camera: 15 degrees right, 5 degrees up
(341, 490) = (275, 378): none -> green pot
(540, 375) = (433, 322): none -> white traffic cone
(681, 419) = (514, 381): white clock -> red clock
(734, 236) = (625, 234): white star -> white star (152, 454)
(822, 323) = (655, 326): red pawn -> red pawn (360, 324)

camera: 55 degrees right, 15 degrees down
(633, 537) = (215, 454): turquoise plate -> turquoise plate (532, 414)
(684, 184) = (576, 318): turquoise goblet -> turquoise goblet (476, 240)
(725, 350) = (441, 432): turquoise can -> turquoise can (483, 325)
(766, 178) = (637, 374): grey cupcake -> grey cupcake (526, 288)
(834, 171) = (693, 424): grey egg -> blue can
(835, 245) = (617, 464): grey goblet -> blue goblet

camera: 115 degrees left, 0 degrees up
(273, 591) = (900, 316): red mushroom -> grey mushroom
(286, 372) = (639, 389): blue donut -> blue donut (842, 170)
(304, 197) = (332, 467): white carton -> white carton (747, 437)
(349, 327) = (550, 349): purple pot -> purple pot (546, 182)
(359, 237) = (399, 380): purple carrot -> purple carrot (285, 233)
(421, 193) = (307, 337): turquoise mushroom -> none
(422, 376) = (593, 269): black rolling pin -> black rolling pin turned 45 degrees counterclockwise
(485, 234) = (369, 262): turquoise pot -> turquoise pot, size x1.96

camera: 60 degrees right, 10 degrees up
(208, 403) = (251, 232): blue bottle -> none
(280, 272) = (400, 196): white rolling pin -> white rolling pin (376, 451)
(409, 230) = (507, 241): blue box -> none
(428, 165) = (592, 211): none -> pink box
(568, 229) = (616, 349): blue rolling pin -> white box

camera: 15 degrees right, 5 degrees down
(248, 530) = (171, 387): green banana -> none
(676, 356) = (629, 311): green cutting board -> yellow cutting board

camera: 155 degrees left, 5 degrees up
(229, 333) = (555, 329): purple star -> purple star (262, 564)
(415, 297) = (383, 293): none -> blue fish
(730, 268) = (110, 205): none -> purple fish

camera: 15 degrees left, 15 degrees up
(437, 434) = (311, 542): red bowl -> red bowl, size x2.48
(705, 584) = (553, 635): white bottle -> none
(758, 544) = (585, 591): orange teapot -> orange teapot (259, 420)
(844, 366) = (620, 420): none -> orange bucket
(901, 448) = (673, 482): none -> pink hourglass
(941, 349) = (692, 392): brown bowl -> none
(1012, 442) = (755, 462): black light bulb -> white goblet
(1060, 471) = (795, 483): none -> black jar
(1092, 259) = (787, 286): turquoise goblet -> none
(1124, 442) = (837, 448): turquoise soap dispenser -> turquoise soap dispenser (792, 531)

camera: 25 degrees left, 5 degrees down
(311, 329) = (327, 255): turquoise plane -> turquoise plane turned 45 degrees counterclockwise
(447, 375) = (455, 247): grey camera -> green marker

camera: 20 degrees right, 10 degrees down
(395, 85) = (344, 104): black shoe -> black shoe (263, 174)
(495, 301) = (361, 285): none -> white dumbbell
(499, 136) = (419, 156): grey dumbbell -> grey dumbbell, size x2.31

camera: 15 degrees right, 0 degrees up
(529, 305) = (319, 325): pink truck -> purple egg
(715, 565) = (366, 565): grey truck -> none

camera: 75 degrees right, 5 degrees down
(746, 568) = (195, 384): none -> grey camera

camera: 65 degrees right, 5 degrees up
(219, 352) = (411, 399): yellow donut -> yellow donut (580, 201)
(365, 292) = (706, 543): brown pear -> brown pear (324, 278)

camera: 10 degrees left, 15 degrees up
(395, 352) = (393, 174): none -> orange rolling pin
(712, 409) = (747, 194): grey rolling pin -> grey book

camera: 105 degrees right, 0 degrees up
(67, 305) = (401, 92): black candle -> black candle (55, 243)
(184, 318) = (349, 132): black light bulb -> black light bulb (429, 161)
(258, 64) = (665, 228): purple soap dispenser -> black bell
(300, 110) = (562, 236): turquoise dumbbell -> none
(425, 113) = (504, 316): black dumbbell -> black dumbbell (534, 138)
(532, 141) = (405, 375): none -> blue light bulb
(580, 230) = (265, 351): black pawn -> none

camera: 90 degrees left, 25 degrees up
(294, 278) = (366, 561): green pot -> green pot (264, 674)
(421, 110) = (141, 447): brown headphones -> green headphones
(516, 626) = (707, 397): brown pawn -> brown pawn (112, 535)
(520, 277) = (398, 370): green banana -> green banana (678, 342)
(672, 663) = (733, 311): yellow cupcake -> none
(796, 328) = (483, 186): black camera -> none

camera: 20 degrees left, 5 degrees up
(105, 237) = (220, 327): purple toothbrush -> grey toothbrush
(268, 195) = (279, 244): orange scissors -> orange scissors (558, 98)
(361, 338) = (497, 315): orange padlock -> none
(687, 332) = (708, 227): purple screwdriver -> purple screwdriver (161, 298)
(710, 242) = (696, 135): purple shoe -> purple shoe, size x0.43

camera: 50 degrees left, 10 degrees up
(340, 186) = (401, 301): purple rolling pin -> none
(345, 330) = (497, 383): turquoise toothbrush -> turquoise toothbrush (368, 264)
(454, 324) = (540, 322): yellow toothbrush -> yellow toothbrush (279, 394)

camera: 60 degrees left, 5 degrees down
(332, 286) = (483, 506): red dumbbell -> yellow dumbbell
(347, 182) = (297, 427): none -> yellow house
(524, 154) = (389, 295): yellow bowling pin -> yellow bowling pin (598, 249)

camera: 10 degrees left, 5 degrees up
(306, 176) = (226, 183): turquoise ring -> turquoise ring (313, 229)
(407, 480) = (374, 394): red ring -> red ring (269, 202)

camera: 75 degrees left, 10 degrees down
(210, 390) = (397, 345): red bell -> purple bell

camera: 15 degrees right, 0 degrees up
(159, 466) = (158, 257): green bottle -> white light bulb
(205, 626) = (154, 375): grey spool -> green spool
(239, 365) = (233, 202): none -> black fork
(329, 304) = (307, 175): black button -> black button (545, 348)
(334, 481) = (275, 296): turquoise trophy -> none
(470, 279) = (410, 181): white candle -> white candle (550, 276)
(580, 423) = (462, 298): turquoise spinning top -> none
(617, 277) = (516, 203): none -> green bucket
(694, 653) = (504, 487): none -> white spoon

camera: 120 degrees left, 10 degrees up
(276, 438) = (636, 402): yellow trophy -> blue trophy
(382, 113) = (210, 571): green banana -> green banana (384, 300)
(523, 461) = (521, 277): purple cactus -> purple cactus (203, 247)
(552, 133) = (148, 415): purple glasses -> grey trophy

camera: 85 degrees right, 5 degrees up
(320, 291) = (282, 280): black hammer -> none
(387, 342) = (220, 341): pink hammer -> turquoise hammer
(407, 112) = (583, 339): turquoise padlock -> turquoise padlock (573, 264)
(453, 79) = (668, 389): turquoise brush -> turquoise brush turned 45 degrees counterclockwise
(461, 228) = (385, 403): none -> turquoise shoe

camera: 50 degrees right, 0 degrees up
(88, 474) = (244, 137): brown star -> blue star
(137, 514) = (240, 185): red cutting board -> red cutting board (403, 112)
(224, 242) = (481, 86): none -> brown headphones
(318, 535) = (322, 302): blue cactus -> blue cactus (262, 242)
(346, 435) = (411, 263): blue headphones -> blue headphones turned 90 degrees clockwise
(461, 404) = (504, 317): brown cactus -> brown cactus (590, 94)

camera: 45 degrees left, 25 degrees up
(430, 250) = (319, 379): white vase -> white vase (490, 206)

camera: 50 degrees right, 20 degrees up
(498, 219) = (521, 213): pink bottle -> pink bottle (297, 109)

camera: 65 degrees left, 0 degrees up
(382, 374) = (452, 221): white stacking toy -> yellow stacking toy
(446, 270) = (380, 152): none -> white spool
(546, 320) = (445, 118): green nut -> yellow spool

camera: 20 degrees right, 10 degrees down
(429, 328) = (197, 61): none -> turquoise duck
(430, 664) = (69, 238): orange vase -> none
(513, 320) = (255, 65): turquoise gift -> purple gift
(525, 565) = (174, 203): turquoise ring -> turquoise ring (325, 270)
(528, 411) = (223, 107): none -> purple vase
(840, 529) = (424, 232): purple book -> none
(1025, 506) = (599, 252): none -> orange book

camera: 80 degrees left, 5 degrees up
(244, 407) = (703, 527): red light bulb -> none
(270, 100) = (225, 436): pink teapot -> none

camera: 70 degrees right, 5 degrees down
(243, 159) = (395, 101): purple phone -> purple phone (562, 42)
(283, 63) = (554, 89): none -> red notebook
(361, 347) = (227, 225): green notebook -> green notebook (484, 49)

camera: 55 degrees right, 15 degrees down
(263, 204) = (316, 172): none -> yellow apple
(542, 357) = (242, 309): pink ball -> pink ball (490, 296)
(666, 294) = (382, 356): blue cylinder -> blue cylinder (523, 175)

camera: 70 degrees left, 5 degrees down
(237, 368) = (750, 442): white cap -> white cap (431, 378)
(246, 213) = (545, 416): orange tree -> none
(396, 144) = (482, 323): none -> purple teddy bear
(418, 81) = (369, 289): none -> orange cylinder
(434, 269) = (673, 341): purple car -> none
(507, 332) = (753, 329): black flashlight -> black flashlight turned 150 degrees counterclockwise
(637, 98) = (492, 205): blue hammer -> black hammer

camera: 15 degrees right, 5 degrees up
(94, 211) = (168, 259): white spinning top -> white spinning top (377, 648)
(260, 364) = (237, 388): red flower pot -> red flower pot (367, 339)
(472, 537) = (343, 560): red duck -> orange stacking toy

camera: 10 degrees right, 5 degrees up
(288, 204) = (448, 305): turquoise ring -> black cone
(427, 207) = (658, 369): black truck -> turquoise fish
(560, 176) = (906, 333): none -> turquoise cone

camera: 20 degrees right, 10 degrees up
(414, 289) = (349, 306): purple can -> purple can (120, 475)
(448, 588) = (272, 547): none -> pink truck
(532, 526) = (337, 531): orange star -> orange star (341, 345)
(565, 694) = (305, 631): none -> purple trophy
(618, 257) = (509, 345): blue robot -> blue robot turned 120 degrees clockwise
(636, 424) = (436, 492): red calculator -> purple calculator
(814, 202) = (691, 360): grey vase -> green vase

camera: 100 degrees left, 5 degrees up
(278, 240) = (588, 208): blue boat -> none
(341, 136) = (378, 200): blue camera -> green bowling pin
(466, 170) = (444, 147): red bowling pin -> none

Activity — Your answer should be the lines above, from the line containing "camera: 65 degrees right, 5 degrees up" up to and including the line containing "(67, 305) = (401, 92): black", reproduced exactly and with nothing else.

Output below —
camera: 65 degrees right, 5 degrees up
(219, 352) = (411, 399): yellow donut -> yellow donut (580, 201)
(365, 292) = (706, 543): brown pear -> brown pear (324, 278)

camera: 10 degrees left, 15 degrees up
(395, 352) = (393, 174): none -> orange rolling pin
(712, 409) = (747, 194): grey rolling pin -> grey book

camera: 105 degrees right, 0 degrees up
(67, 305) = (401, 92): black candle -> black candle (55, 243)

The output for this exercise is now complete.